▶ _Task details_
Please output the listing exactly as it stands, but omit any images.

▶ _Provided material_
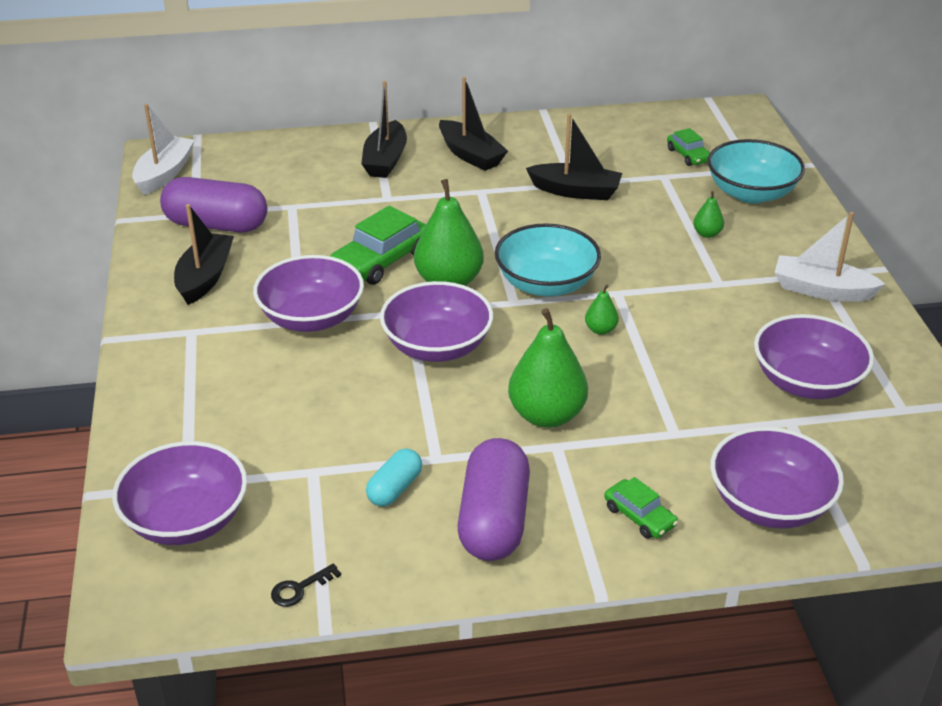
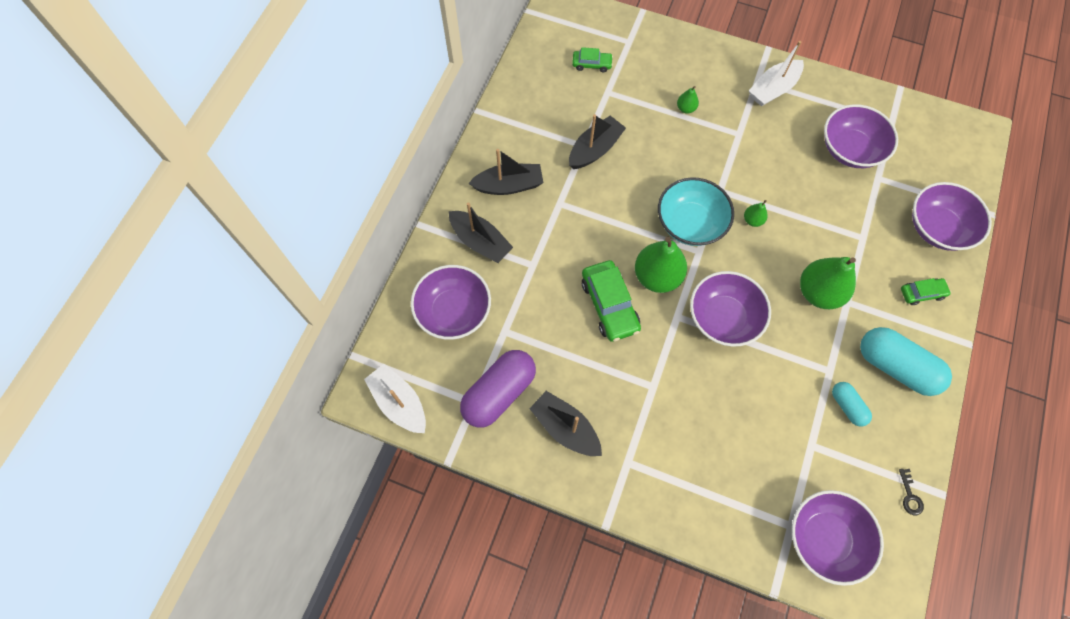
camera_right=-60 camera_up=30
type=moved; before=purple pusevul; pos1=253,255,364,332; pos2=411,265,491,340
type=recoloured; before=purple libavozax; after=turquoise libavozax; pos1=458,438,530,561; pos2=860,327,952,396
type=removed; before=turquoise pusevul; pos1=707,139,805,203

▶ _Solution below_
camera_right=-60 camera_up=30
type=moved; before=purple pusevul; pos1=253,255,364,332; pos2=411,265,491,340
type=recoloured; before=purple libavozax; after=turquoise libavozax; pos1=458,438,530,561; pos2=860,327,952,396
type=removed; before=turquoise pusevul; pos1=707,139,805,203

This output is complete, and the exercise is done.